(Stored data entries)
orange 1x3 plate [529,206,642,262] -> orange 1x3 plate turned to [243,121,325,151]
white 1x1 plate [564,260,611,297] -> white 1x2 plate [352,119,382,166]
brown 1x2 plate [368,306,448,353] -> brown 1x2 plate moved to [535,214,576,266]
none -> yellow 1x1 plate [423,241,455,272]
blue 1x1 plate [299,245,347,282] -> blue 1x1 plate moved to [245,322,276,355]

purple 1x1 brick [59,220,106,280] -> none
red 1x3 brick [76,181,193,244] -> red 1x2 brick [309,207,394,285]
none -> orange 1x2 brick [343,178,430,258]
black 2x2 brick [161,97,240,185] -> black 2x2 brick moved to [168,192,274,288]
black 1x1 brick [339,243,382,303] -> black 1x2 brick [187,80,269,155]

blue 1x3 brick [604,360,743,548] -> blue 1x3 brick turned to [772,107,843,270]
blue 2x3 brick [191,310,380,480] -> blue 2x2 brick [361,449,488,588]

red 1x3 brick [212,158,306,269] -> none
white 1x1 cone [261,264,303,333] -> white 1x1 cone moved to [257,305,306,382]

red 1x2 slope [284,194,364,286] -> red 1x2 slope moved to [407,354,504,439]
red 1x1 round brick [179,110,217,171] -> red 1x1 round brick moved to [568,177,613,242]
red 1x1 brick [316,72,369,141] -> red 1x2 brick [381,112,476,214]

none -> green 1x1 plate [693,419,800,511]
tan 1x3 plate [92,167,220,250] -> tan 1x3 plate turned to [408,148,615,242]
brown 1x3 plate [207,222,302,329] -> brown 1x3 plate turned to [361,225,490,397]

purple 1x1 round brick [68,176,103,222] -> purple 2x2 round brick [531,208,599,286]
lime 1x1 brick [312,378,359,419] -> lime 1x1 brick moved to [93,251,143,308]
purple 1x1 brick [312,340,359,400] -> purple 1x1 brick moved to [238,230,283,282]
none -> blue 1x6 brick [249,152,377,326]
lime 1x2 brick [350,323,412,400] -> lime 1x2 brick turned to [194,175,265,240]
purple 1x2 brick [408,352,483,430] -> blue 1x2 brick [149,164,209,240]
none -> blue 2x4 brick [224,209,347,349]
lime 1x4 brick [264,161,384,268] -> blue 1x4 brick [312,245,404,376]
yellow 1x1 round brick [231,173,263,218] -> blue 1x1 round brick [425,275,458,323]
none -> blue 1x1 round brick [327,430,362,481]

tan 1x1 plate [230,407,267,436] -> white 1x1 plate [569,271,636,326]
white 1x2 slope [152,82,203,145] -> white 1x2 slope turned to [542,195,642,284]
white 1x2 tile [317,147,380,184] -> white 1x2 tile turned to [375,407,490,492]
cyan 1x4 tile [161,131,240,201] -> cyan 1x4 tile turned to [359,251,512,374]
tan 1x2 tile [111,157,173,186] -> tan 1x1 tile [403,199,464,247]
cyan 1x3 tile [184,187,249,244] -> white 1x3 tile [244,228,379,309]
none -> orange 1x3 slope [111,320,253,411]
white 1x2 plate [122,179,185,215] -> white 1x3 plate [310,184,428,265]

Exercise directions:
Retype, exactly and in full, the lines above from the one containing "red 1x3 brick [76,181,193,244]" through the one containing "none -> blue 2x4 brick [224,209,347,349]".

Result for this exercise:
red 1x3 brick [76,181,193,244] -> red 1x2 brick [309,207,394,285]
none -> orange 1x2 brick [343,178,430,258]
black 2x2 brick [161,97,240,185] -> black 2x2 brick moved to [168,192,274,288]
black 1x1 brick [339,243,382,303] -> black 1x2 brick [187,80,269,155]

blue 1x3 brick [604,360,743,548] -> blue 1x3 brick turned to [772,107,843,270]
blue 2x3 brick [191,310,380,480] -> blue 2x2 brick [361,449,488,588]

red 1x3 brick [212,158,306,269] -> none
white 1x1 cone [261,264,303,333] -> white 1x1 cone moved to [257,305,306,382]

red 1x2 slope [284,194,364,286] -> red 1x2 slope moved to [407,354,504,439]
red 1x1 round brick [179,110,217,171] -> red 1x1 round brick moved to [568,177,613,242]
red 1x1 brick [316,72,369,141] -> red 1x2 brick [381,112,476,214]

none -> green 1x1 plate [693,419,800,511]
tan 1x3 plate [92,167,220,250] -> tan 1x3 plate turned to [408,148,615,242]
brown 1x3 plate [207,222,302,329] -> brown 1x3 plate turned to [361,225,490,397]

purple 1x1 round brick [68,176,103,222] -> purple 2x2 round brick [531,208,599,286]
lime 1x1 brick [312,378,359,419] -> lime 1x1 brick moved to [93,251,143,308]
purple 1x1 brick [312,340,359,400] -> purple 1x1 brick moved to [238,230,283,282]
none -> blue 1x6 brick [249,152,377,326]
lime 1x2 brick [350,323,412,400] -> lime 1x2 brick turned to [194,175,265,240]
purple 1x2 brick [408,352,483,430] -> blue 1x2 brick [149,164,209,240]
none -> blue 2x4 brick [224,209,347,349]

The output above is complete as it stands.